■ **What is expected**:
Write out the entries again. Match each one exactly.

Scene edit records
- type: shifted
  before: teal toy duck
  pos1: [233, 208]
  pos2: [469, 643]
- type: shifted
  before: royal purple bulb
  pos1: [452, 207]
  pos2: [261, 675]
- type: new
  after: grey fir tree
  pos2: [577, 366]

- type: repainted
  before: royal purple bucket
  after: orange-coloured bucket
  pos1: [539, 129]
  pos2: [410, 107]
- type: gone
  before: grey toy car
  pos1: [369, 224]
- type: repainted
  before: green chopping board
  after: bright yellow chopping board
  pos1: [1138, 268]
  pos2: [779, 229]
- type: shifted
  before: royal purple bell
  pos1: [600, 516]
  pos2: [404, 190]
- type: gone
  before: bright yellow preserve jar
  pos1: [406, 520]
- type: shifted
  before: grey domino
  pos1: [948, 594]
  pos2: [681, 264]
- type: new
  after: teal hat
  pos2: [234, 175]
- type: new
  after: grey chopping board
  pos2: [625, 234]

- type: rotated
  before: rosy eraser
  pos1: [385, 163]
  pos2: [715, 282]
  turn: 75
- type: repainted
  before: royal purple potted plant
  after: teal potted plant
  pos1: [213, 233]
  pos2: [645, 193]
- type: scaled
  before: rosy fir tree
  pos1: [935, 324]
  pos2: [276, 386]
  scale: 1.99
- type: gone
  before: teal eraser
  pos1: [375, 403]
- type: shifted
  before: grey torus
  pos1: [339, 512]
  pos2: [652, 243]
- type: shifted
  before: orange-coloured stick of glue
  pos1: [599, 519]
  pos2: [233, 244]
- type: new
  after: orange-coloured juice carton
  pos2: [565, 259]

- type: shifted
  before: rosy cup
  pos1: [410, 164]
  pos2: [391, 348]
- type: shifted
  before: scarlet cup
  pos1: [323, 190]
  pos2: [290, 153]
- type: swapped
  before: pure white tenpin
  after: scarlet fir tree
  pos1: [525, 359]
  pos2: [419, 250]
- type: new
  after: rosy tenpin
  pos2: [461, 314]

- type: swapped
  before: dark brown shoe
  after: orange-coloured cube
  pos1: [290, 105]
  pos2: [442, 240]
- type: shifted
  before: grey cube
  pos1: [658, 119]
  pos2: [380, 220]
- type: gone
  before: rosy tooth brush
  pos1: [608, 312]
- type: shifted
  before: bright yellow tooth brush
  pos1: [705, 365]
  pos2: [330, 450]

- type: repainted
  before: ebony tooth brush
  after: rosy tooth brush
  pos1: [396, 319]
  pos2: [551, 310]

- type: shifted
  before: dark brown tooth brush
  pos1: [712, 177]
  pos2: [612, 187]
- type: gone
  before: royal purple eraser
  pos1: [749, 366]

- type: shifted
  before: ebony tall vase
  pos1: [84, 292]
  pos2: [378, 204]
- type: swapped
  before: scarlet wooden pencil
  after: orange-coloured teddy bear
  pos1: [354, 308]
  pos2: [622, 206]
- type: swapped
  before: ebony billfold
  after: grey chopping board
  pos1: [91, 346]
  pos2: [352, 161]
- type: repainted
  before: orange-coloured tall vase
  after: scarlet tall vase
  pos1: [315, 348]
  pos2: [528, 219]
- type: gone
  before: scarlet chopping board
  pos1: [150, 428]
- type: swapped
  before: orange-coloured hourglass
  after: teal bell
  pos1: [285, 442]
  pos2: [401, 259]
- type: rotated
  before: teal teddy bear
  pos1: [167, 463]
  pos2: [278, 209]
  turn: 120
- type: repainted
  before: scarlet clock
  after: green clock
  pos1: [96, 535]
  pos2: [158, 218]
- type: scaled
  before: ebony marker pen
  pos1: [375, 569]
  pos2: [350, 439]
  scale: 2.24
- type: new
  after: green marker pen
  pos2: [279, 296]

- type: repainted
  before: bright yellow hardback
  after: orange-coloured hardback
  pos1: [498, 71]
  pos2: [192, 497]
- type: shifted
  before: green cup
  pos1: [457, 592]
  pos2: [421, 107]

■ **Written response**:
- type: shifted
  before: teal toy duck
  pos1: [233, 208]
  pos2: [469, 643]
- type: shifted
  before: royal purple bulb
  pos1: [452, 207]
  pos2: [261, 675]
- type: new
  after: grey fir tree
  pos2: [577, 366]

- type: repainted
  before: royal purple bucket
  after: orange-coloured bucket
  pos1: [539, 129]
  pos2: [410, 107]
- type: gone
  before: grey toy car
  pos1: [369, 224]
- type: repainted
  before: green chopping board
  after: bright yellow chopping board
  pos1: [1138, 268]
  pos2: [779, 229]
- type: shifted
  before: royal purple bell
  pos1: [600, 516]
  pos2: [404, 190]
- type: gone
  before: bright yellow preserve jar
  pos1: [406, 520]
- type: shifted
  before: grey domino
  pos1: [948, 594]
  pos2: [681, 264]
- type: new
  after: teal hat
  pos2: [234, 175]
- type: new
  after: grey chopping board
  pos2: [625, 234]

- type: rotated
  before: rosy eraser
  pos1: [385, 163]
  pos2: [715, 282]
  turn: 75
- type: repainted
  before: royal purple potted plant
  after: teal potted plant
  pos1: [213, 233]
  pos2: [645, 193]
- type: scaled
  before: rosy fir tree
  pos1: [935, 324]
  pos2: [276, 386]
  scale: 1.99
- type: gone
  before: teal eraser
  pos1: [375, 403]
- type: shifted
  before: grey torus
  pos1: [339, 512]
  pos2: [652, 243]
- type: shifted
  before: orange-coloured stick of glue
  pos1: [599, 519]
  pos2: [233, 244]
- type: new
  after: orange-coloured juice carton
  pos2: [565, 259]

- type: shifted
  before: rosy cup
  pos1: [410, 164]
  pos2: [391, 348]
- type: shifted
  before: scarlet cup
  pos1: [323, 190]
  pos2: [290, 153]
- type: swapped
  before: pure white tenpin
  after: scarlet fir tree
  pos1: [525, 359]
  pos2: [419, 250]
- type: new
  after: rosy tenpin
  pos2: [461, 314]

- type: swapped
  before: dark brown shoe
  after: orange-coloured cube
  pos1: [290, 105]
  pos2: [442, 240]
- type: shifted
  before: grey cube
  pos1: [658, 119]
  pos2: [380, 220]
- type: gone
  before: rosy tooth brush
  pos1: [608, 312]
- type: shifted
  before: bright yellow tooth brush
  pos1: [705, 365]
  pos2: [330, 450]

- type: repainted
  before: ebony tooth brush
  after: rosy tooth brush
  pos1: [396, 319]
  pos2: [551, 310]

- type: shifted
  before: dark brown tooth brush
  pos1: [712, 177]
  pos2: [612, 187]
- type: gone
  before: royal purple eraser
  pos1: [749, 366]

- type: shifted
  before: ebony tall vase
  pos1: [84, 292]
  pos2: [378, 204]
- type: swapped
  before: scarlet wooden pencil
  after: orange-coloured teddy bear
  pos1: [354, 308]
  pos2: [622, 206]
- type: swapped
  before: ebony billfold
  after: grey chopping board
  pos1: [91, 346]
  pos2: [352, 161]
- type: repainted
  before: orange-coloured tall vase
  after: scarlet tall vase
  pos1: [315, 348]
  pos2: [528, 219]
- type: gone
  before: scarlet chopping board
  pos1: [150, 428]
- type: swapped
  before: orange-coloured hourglass
  after: teal bell
  pos1: [285, 442]
  pos2: [401, 259]
- type: rotated
  before: teal teddy bear
  pos1: [167, 463]
  pos2: [278, 209]
  turn: 120
- type: repainted
  before: scarlet clock
  after: green clock
  pos1: [96, 535]
  pos2: [158, 218]
- type: scaled
  before: ebony marker pen
  pos1: [375, 569]
  pos2: [350, 439]
  scale: 2.24
- type: new
  after: green marker pen
  pos2: [279, 296]

- type: repainted
  before: bright yellow hardback
  after: orange-coloured hardback
  pos1: [498, 71]
  pos2: [192, 497]
- type: shifted
  before: green cup
  pos1: [457, 592]
  pos2: [421, 107]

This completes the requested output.